Task statement: Pick out each line in the data below that contains the word "holographic".

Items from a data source
━━━━━━━━━━━━━━━━━━━━

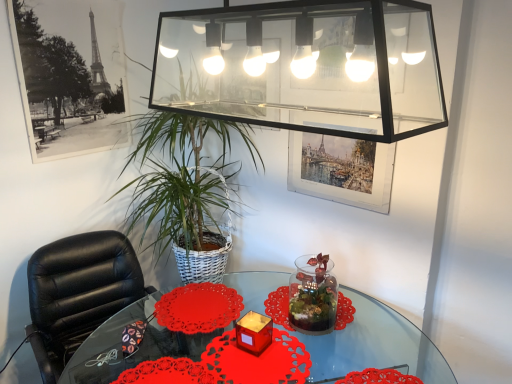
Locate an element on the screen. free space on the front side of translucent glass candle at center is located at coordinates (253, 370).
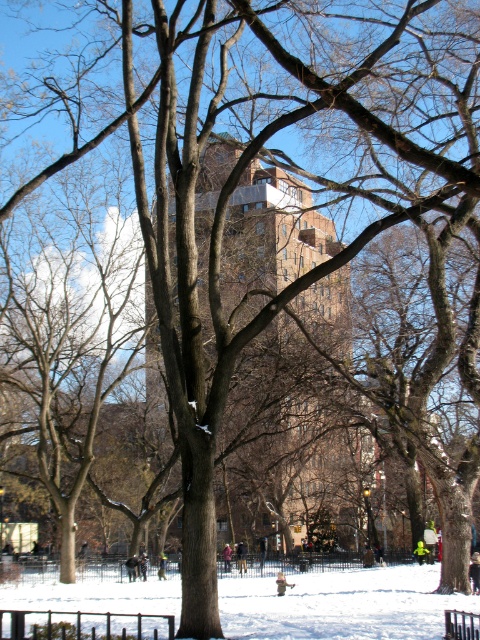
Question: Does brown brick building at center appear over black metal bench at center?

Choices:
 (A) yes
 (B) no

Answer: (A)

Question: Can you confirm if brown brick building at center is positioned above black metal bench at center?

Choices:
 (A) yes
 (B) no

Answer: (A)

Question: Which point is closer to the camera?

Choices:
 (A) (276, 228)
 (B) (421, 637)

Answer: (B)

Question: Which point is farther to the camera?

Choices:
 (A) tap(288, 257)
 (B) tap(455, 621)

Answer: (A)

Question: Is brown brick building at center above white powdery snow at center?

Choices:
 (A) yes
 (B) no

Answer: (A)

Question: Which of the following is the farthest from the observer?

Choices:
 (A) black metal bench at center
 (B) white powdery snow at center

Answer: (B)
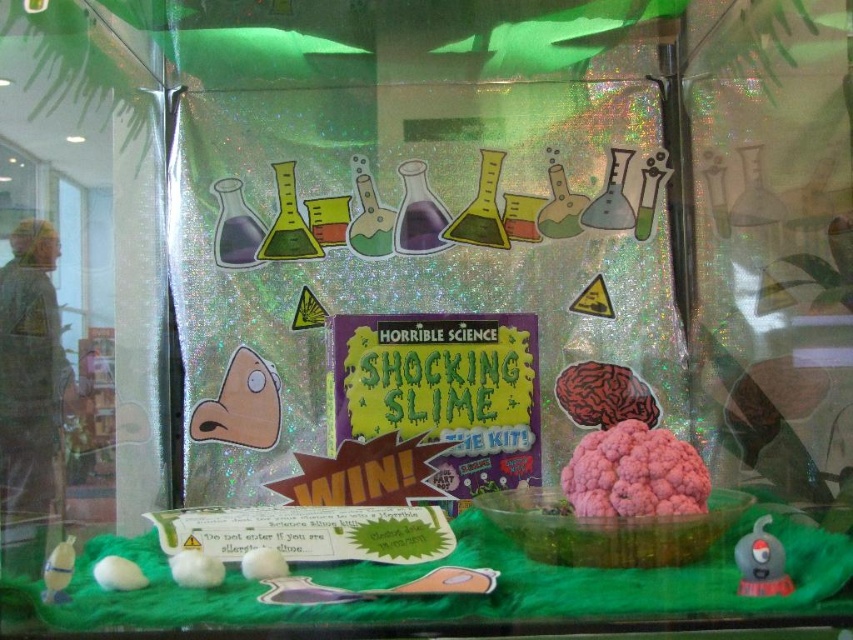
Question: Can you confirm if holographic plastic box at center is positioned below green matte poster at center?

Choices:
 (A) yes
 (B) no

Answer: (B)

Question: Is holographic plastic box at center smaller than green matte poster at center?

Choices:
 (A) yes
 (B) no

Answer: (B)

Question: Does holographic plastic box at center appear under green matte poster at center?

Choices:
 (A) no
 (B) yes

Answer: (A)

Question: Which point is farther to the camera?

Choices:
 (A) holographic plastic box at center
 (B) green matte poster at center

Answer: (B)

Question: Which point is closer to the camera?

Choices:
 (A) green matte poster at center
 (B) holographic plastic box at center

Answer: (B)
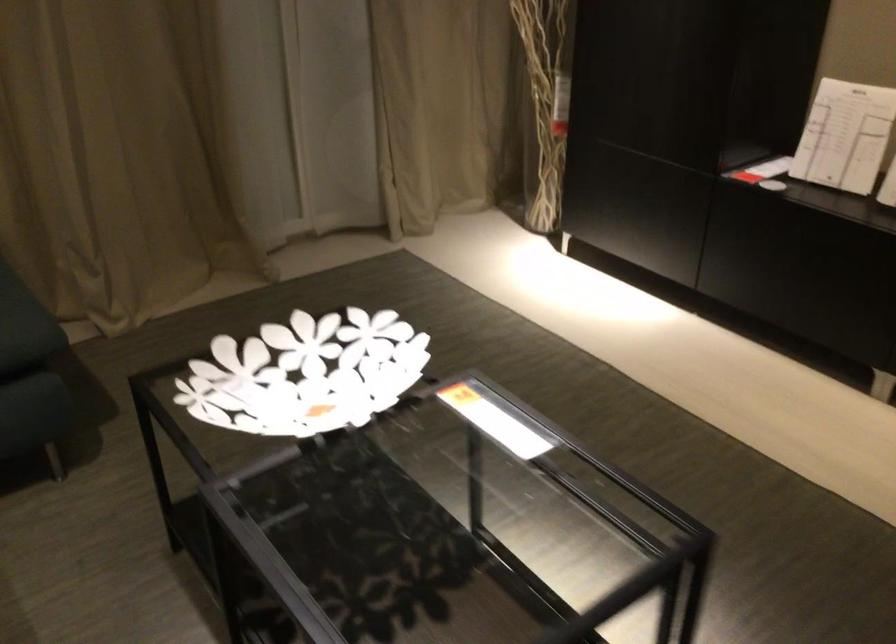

━━━━━━━━━━━━━━━━━━━━

Task answer:
Question: Can you confirm if holographic plastic box at center is positioned below green matte poster at center?
Question: Is holographic plastic box at center smaller than green matte poster at center?
Question: Does holographic plastic box at center appear under green matte poster at center?
 (A) holographic plastic box at center
 (B) holographic plastic box at center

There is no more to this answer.